Before-and-after object listings
····················

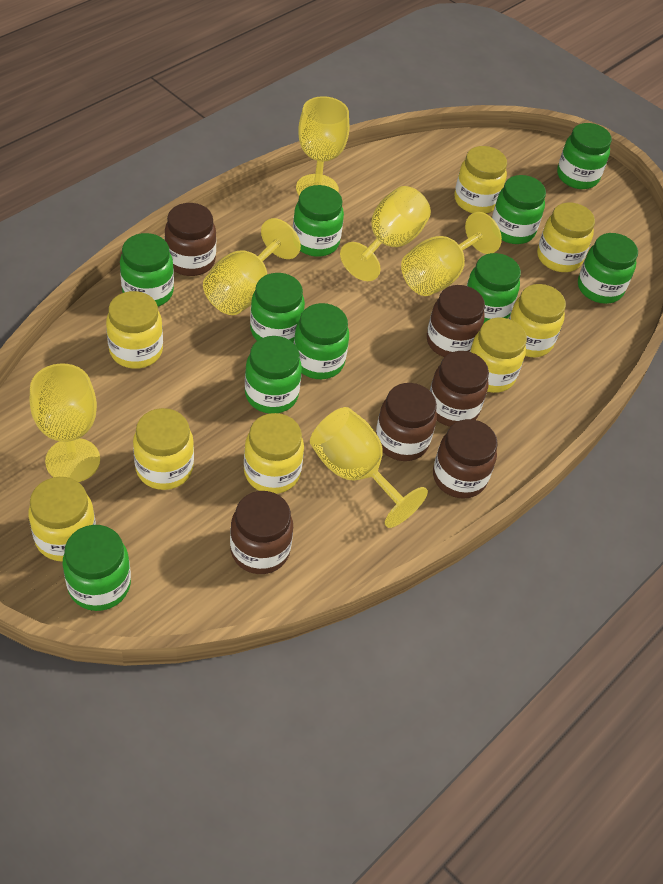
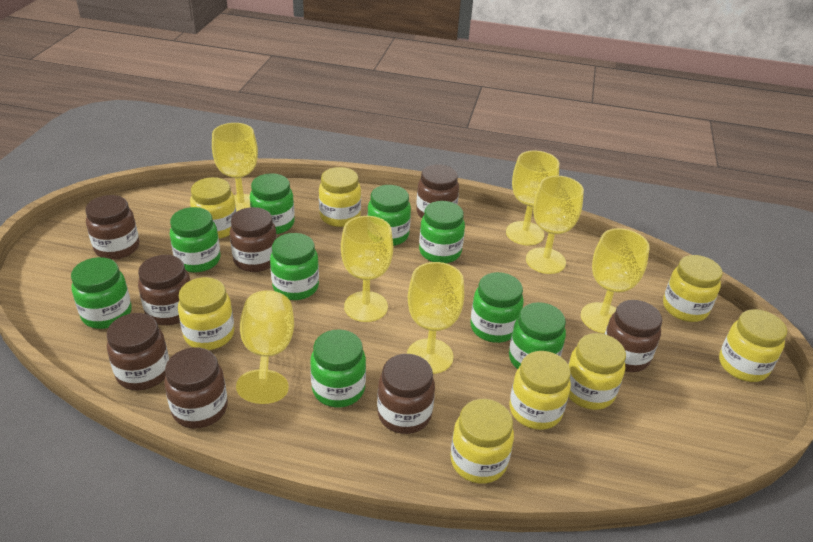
brown jar: 6 -> 8
green jar: 10 -> 9
yellow goblet: 6 -> 7

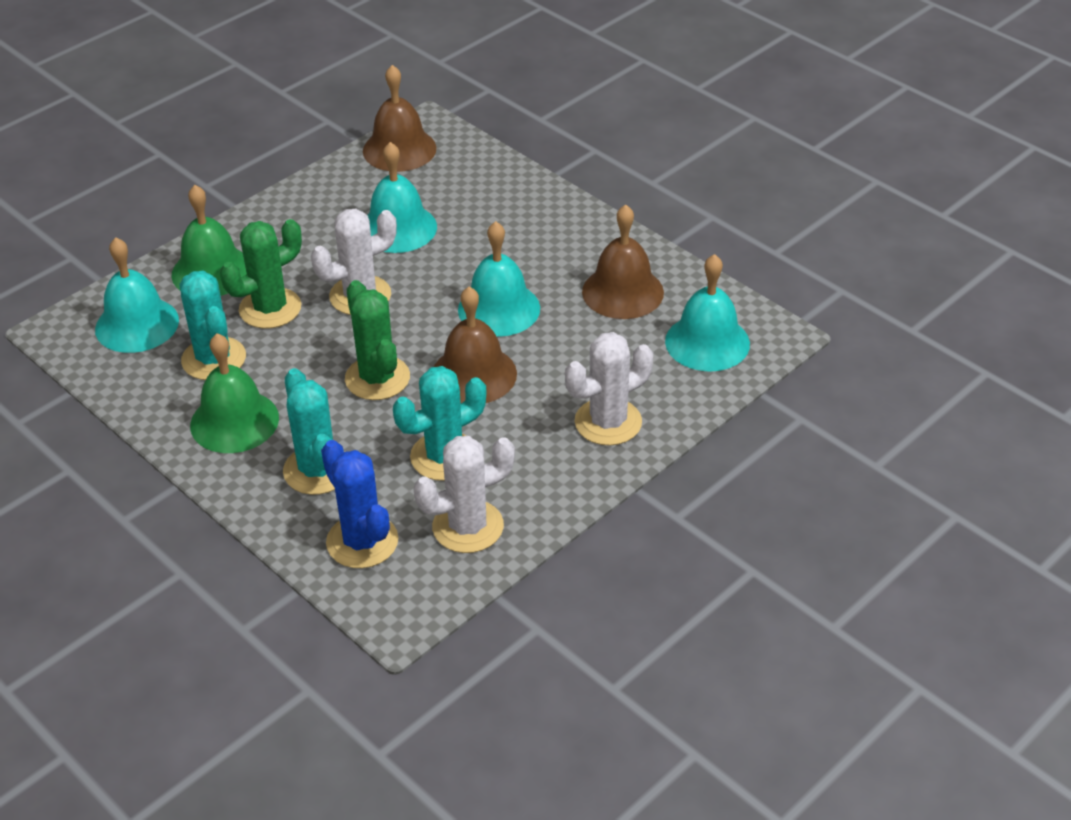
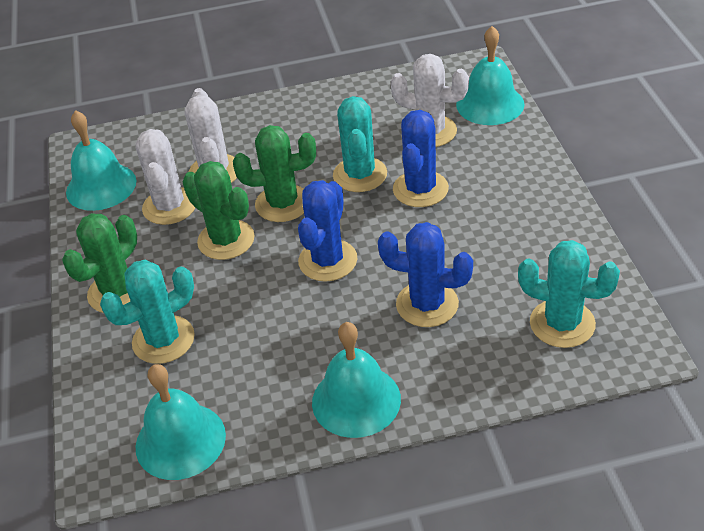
blue cactus: 1 -> 3
brown bell: 3 -> 0
green bell: 2 -> 0
green cactus: 2 -> 3

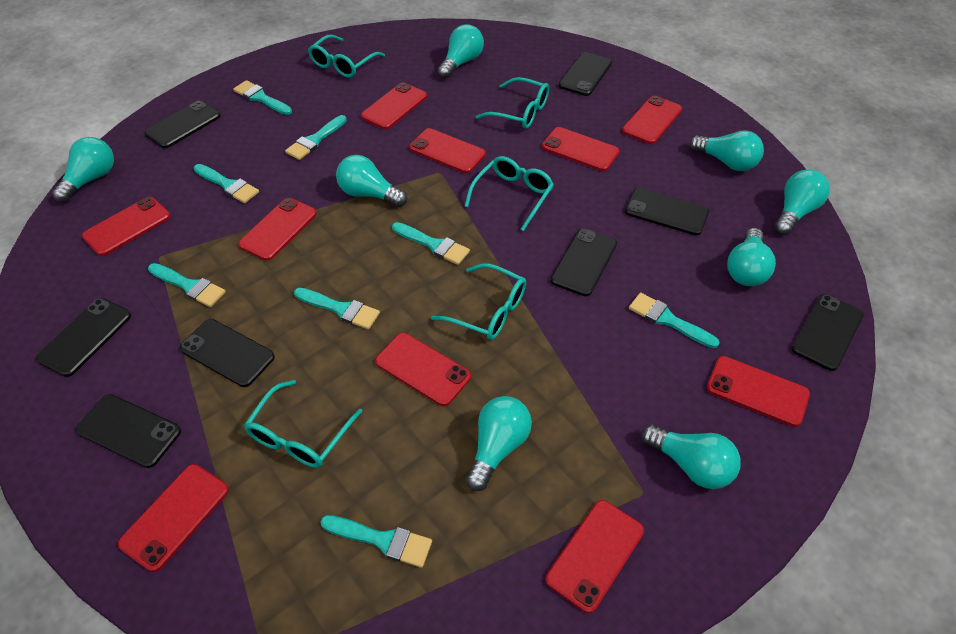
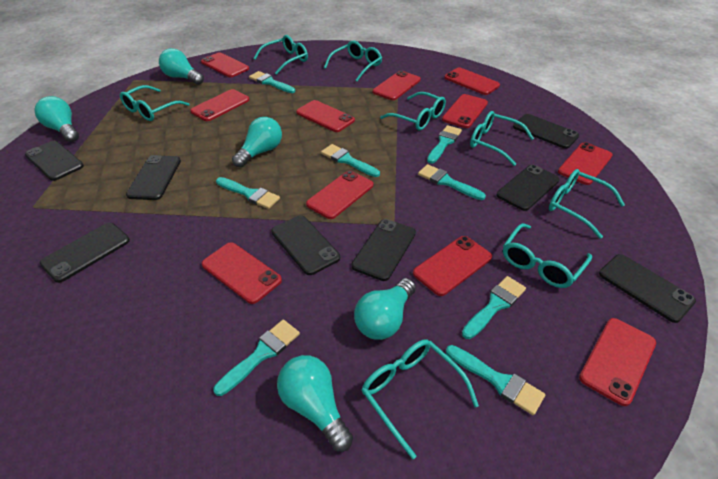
red phone: 10 -> 11
turquoise glasses: 5 -> 8
turquoise light bulb: 8 -> 5

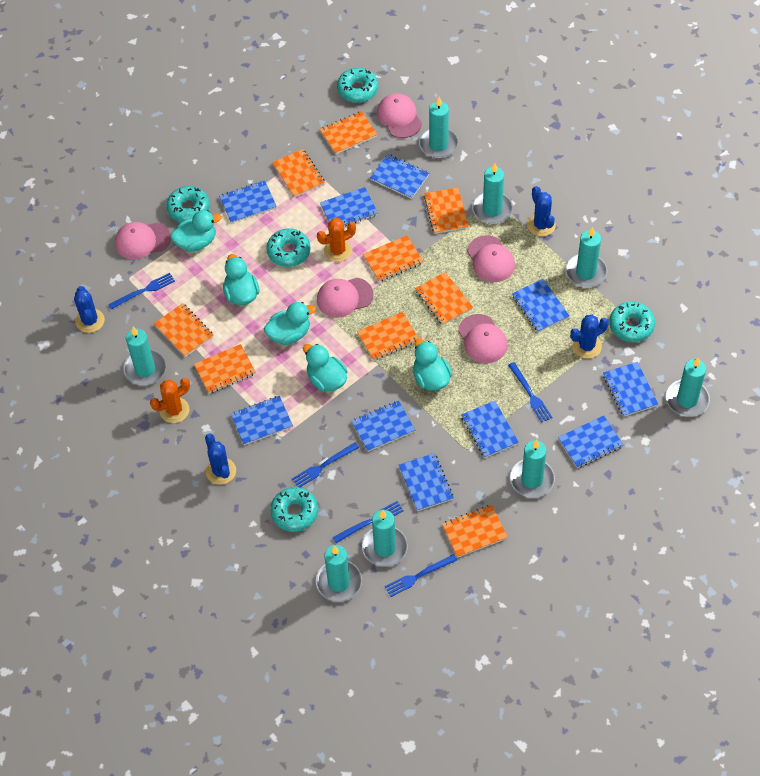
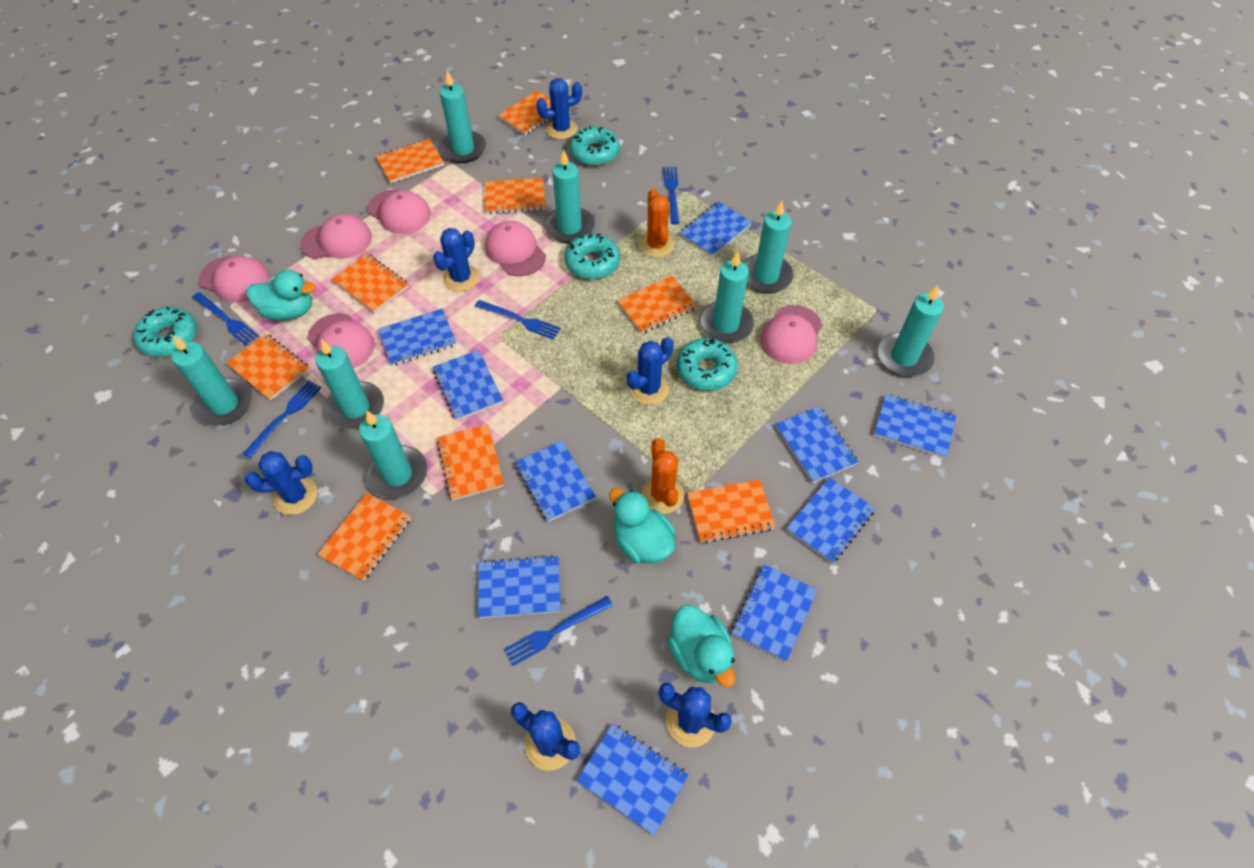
blue cactus: 4 -> 6
pink cap: 5 -> 6
turquoise donut: 5 -> 4
turquoise duck: 5 -> 3

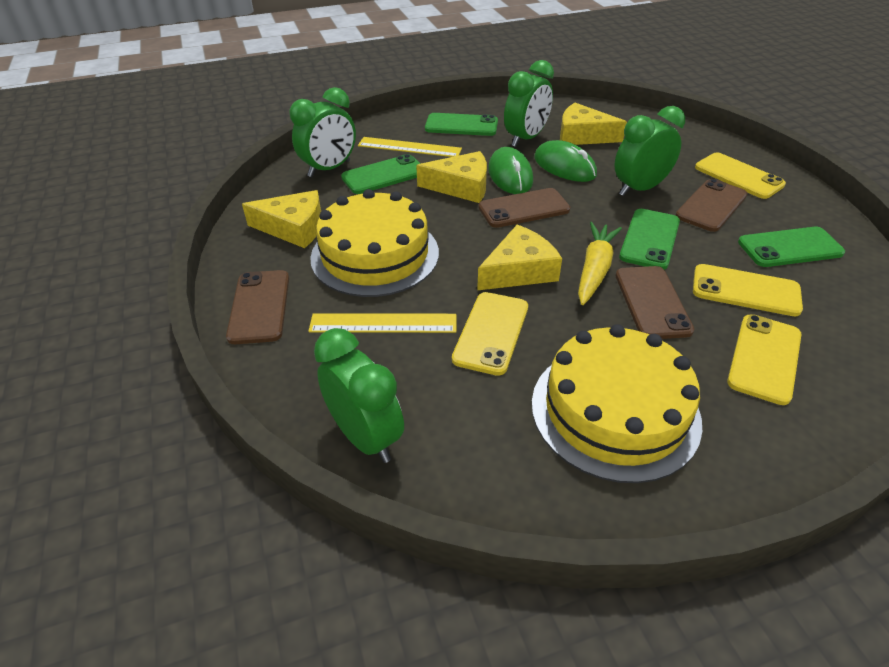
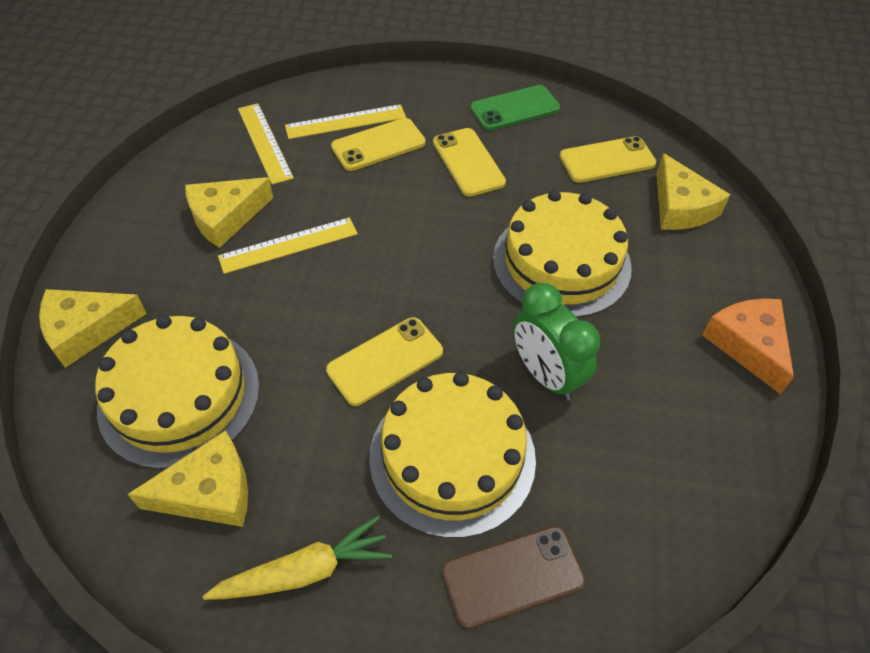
brown phone: 4 -> 1
green clock: 4 -> 1
green mouse: 2 -> 0
green phone: 4 -> 1
orange cheese: 0 -> 1
yellow cake: 2 -> 3
yellow ruler: 2 -> 3

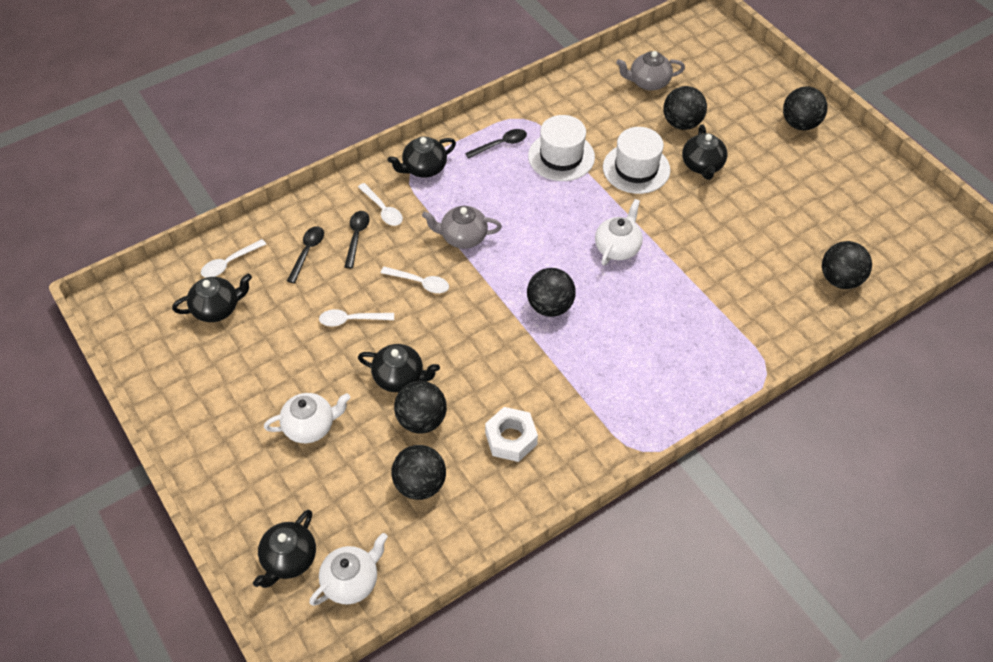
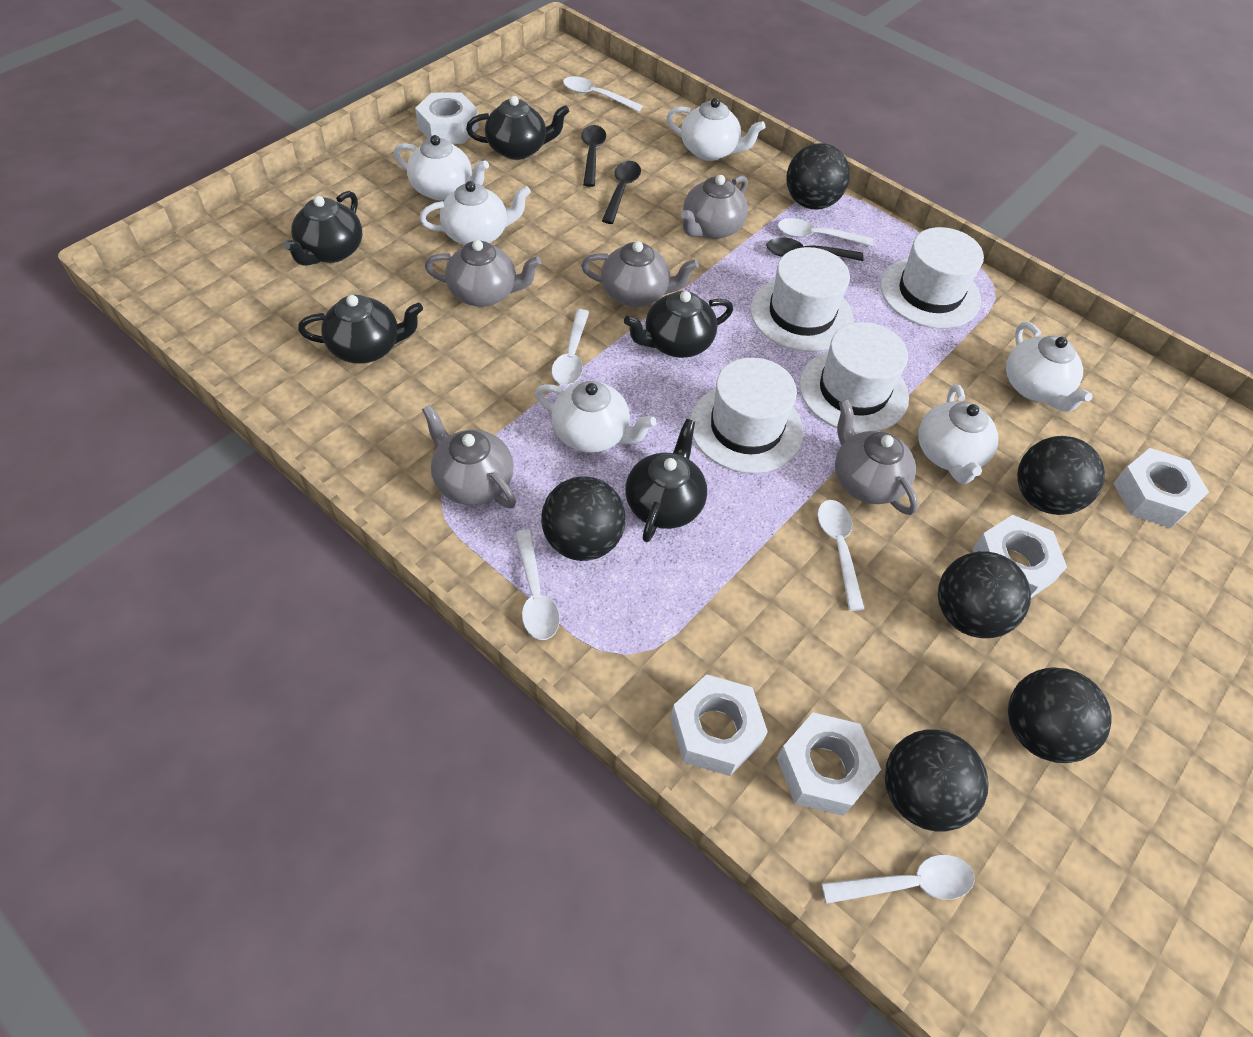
grey teapot: 2 -> 5
white hat: 2 -> 4
white nut: 1 -> 5
white spoon: 4 -> 6
white teapot: 3 -> 6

····················

[WHAT THE EXERCISE ASKS]
When a line of the data holds the string "yellow", pick it out and copy it.

[REPLY TO THE TASK]
yellow goblet: 6 -> 7
yellow cake: 2 -> 3
yellow ruler: 2 -> 3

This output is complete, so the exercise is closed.